■ **Records for processing**
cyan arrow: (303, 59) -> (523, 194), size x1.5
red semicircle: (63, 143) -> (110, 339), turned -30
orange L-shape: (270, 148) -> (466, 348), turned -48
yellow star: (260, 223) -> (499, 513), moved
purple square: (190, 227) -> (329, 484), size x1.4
...
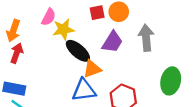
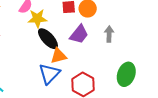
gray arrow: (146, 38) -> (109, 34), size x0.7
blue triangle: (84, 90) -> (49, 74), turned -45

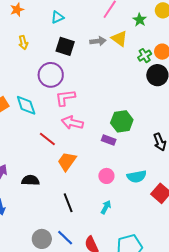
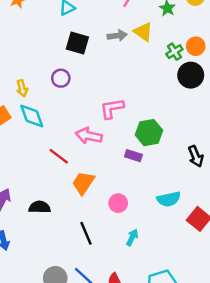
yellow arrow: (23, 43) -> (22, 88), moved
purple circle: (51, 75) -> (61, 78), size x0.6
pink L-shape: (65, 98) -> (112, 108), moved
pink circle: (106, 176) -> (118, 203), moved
...
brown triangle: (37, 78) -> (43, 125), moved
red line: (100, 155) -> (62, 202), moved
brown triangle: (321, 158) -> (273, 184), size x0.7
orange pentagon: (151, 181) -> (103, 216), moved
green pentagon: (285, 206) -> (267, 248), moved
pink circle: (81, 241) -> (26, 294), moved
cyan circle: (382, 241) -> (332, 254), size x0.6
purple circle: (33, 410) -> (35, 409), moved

■ **Exercise description**
Going back to the entries above, set down exactly the lines that begin at the one with "yellow arrow: (23, 43) -> (22, 88), moved" and end at the one with "pink circle: (106, 176) -> (118, 203), moved", both included, and nothing else.

■ **Written response**
yellow arrow: (23, 43) -> (22, 88), moved
purple circle: (51, 75) -> (61, 78), size x0.6
pink L-shape: (65, 98) -> (112, 108), moved
pink circle: (106, 176) -> (118, 203), moved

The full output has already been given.